[Records drawn from a dataset]
※ ※ ※
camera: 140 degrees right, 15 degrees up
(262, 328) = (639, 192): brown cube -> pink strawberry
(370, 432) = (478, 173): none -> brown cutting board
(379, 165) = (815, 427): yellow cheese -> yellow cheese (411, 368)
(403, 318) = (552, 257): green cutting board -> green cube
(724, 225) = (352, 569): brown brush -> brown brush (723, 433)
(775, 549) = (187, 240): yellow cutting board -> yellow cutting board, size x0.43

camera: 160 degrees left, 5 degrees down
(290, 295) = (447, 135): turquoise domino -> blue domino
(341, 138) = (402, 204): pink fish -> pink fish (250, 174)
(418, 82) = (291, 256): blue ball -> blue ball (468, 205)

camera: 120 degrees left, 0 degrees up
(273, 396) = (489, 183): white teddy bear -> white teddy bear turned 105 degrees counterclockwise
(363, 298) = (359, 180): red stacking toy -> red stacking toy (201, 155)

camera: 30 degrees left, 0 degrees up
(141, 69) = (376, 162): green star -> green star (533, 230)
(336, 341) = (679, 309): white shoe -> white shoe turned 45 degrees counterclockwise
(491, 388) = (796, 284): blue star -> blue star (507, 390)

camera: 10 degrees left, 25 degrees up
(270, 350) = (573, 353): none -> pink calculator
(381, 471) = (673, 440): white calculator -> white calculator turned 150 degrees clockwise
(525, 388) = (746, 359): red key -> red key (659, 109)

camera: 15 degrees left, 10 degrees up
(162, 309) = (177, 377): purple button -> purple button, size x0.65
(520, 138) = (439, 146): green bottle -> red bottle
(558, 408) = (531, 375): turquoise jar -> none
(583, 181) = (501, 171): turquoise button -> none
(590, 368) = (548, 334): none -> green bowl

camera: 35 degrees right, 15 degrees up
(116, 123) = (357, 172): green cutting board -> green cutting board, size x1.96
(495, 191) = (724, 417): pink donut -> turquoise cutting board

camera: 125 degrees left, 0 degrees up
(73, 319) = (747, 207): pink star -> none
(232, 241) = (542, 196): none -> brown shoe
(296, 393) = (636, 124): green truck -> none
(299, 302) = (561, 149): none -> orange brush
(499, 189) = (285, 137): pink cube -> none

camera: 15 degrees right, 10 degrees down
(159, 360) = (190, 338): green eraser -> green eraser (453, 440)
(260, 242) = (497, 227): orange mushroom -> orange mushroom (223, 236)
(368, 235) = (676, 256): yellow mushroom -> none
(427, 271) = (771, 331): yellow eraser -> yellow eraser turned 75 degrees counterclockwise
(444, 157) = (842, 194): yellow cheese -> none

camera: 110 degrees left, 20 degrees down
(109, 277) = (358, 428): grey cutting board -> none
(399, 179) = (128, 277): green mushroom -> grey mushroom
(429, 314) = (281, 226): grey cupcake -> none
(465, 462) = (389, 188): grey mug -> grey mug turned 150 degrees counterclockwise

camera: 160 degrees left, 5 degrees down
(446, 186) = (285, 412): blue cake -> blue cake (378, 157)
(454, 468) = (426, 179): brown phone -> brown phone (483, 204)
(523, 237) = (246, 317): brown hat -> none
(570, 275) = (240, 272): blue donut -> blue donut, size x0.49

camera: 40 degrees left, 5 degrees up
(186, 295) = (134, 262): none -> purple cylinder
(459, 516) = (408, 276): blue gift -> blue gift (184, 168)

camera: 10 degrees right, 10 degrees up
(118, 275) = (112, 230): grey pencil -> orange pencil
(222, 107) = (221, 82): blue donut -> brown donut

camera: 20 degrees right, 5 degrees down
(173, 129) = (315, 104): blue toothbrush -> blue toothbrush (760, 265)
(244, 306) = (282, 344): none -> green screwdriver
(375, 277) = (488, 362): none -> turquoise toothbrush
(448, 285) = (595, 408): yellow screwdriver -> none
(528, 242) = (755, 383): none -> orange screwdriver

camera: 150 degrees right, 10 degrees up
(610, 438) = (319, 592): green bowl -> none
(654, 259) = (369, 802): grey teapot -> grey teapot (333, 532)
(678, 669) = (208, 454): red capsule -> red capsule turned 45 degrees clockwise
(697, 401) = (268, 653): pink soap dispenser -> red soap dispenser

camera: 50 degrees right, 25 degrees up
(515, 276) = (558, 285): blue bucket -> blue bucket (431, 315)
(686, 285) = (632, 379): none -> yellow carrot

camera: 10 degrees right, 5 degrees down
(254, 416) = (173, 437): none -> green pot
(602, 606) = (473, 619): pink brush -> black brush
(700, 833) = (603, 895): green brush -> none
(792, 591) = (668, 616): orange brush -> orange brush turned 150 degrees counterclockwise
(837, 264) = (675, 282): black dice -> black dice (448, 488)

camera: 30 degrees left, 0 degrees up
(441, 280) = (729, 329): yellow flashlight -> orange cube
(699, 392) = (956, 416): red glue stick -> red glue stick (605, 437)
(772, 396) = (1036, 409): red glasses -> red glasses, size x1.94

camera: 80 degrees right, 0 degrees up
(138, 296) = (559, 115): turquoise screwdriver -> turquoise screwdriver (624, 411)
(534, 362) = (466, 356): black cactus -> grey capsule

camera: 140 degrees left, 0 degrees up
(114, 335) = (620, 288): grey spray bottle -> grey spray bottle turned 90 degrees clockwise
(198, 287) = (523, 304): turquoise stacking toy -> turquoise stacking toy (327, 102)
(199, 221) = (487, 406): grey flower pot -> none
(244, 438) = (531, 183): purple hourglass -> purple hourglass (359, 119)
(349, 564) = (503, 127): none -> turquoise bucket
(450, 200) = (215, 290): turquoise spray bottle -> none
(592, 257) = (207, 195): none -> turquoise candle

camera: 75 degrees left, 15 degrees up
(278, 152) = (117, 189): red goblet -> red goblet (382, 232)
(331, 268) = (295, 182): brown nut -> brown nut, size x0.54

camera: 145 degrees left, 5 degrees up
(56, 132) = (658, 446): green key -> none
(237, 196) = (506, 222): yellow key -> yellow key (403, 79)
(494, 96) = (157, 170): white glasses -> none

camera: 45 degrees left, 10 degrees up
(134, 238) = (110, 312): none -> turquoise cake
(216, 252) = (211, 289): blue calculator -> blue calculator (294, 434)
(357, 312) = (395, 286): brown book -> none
※ ※ ※
What to produce:
Once you find the line with "(273, 396) = (489, 183): white" in the entries above, output it and each line after it up to and including the line with "(583, 181) = (501, 171): turquoise", and nothing else.

Exercise result:
(273, 396) = (489, 183): white teddy bear -> white teddy bear turned 105 degrees counterclockwise
(363, 298) = (359, 180): red stacking toy -> red stacking toy (201, 155)

camera: 30 degrees left, 0 degrees up
(141, 69) = (376, 162): green star -> green star (533, 230)
(336, 341) = (679, 309): white shoe -> white shoe turned 45 degrees counterclockwise
(491, 388) = (796, 284): blue star -> blue star (507, 390)

camera: 10 degrees left, 25 degrees up
(270, 350) = (573, 353): none -> pink calculator
(381, 471) = (673, 440): white calculator -> white calculator turned 150 degrees clockwise
(525, 388) = (746, 359): red key -> red key (659, 109)

camera: 15 degrees left, 10 degrees up
(162, 309) = (177, 377): purple button -> purple button, size x0.65
(520, 138) = (439, 146): green bottle -> red bottle
(558, 408) = (531, 375): turquoise jar -> none
(583, 181) = (501, 171): turquoise button -> none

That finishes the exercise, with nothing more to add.